Entries taken from a collection:
⁂
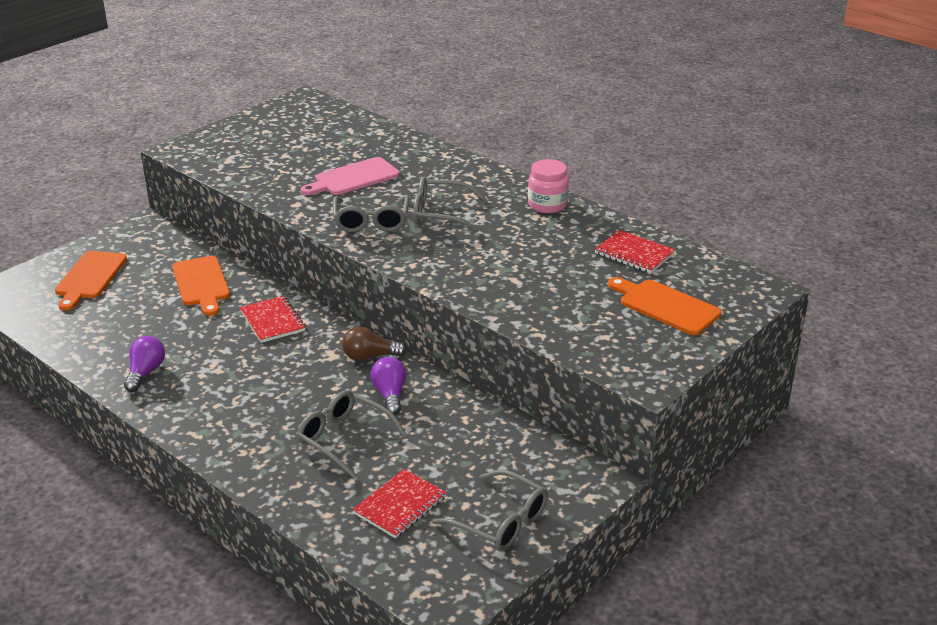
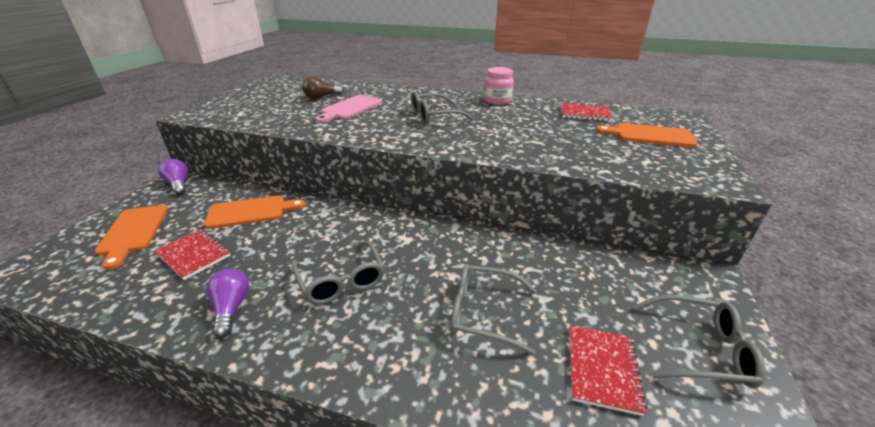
camera: 25 degrees left, 0 degrees up
(201, 283) = (250, 212): orange cutting board -> orange cutting board turned 60 degrees counterclockwise
(272, 321) = (334, 225): red notebook -> red notebook (193, 255)
(369, 356) = (437, 231): brown light bulb -> brown light bulb (321, 97)
(371, 222) = (389, 128): grey glasses -> grey glasses (342, 281)
(390, 394) = (482, 257): purple light bulb -> purple light bulb (178, 184)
⁂
**PROBLEM TO SOLVE:**
When the line with "(201, 283) = (250, 212): orange" is reached in the data above, begin copying, and stop after the line with "(371, 222) = (389, 128): grey"; copy each line exactly, both ends included.

**REPLY:**
(201, 283) = (250, 212): orange cutting board -> orange cutting board turned 60 degrees counterclockwise
(272, 321) = (334, 225): red notebook -> red notebook (193, 255)
(369, 356) = (437, 231): brown light bulb -> brown light bulb (321, 97)
(371, 222) = (389, 128): grey glasses -> grey glasses (342, 281)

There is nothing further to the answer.